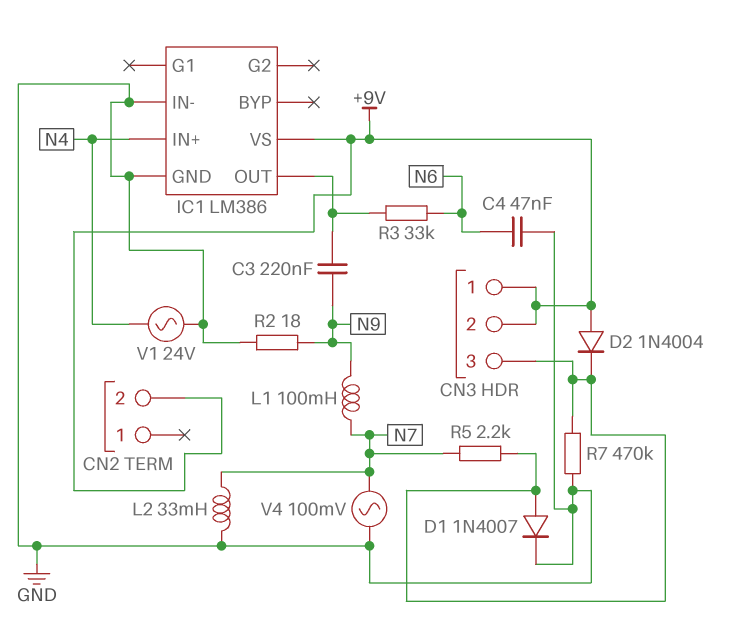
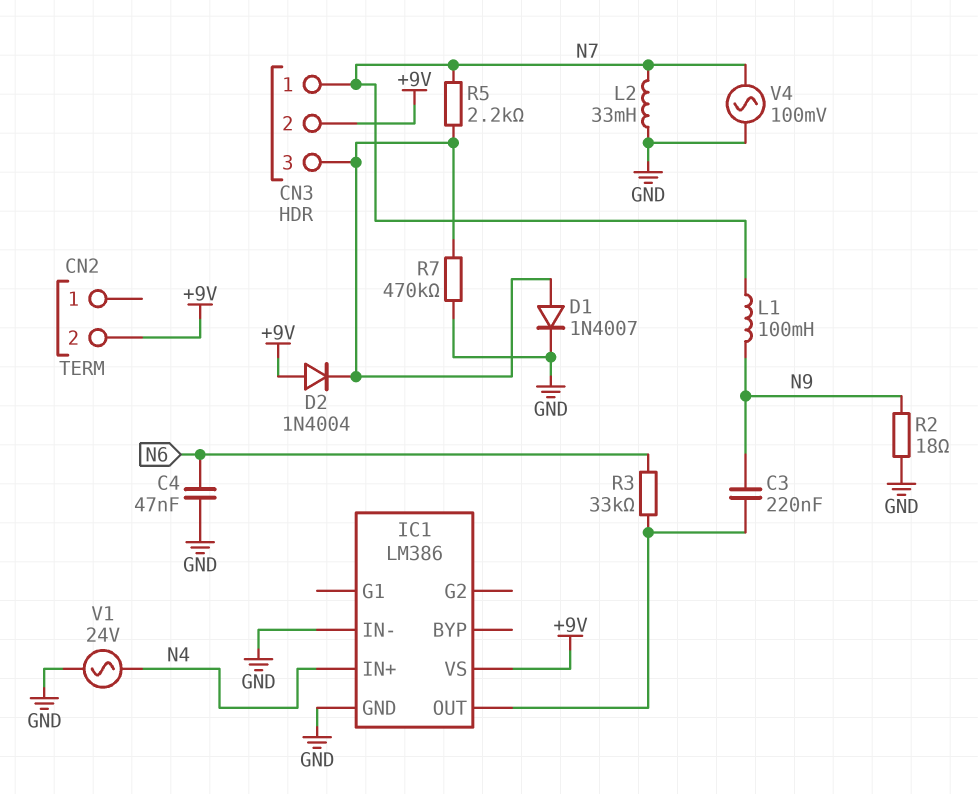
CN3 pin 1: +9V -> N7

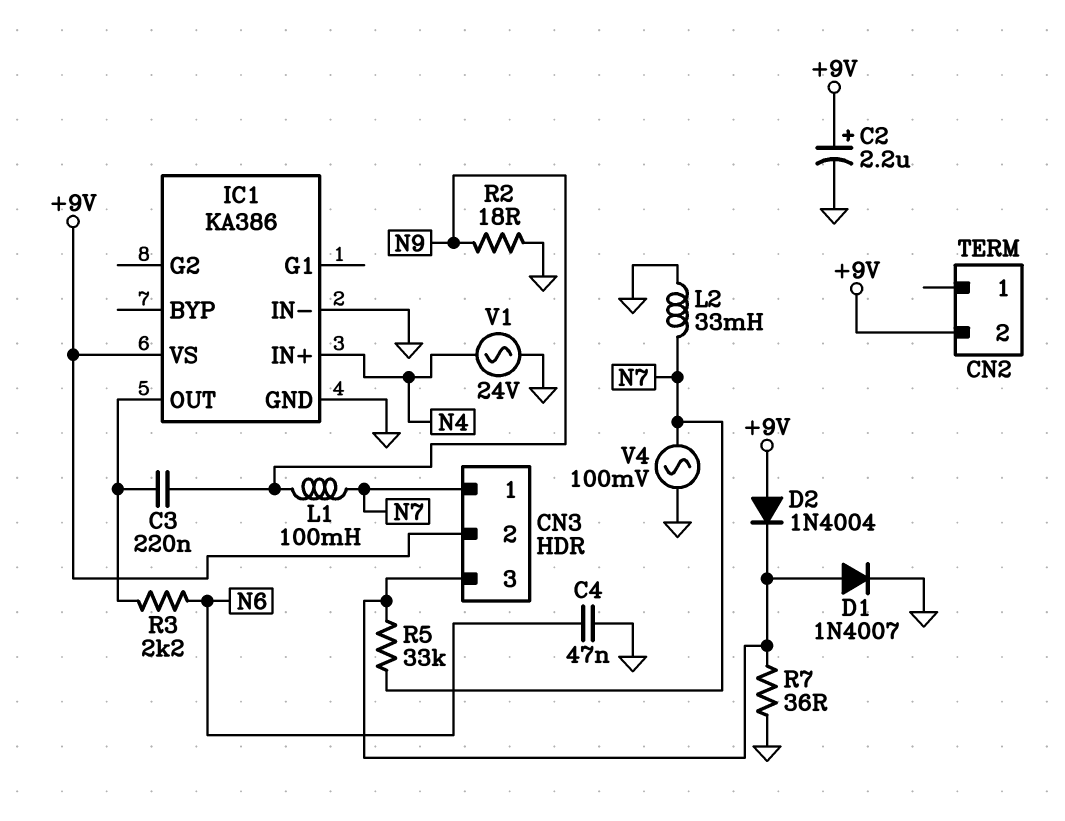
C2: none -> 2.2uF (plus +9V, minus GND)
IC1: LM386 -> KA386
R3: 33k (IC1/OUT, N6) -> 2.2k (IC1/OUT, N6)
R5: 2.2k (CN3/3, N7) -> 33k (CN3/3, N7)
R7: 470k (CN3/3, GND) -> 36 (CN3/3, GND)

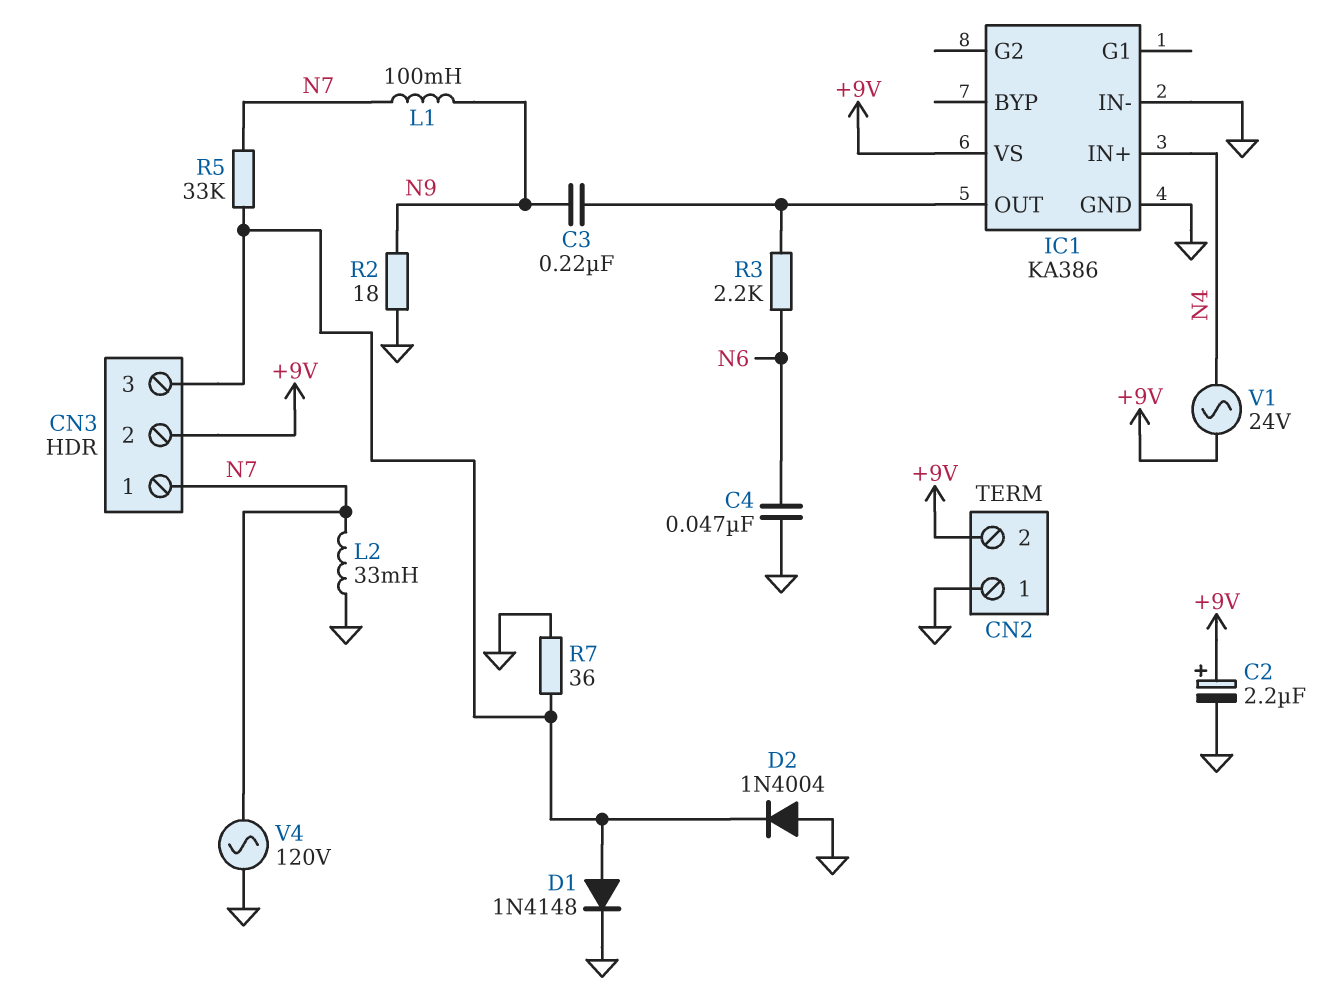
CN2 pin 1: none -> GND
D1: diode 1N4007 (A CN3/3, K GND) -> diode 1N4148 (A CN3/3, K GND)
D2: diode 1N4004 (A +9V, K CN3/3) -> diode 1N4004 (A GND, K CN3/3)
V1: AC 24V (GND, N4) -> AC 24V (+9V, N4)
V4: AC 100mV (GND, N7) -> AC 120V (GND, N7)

BRIEF:
Your reply should be a single number: the count of lines above that contain the word "diode".

WRITTEN ANSWER:
2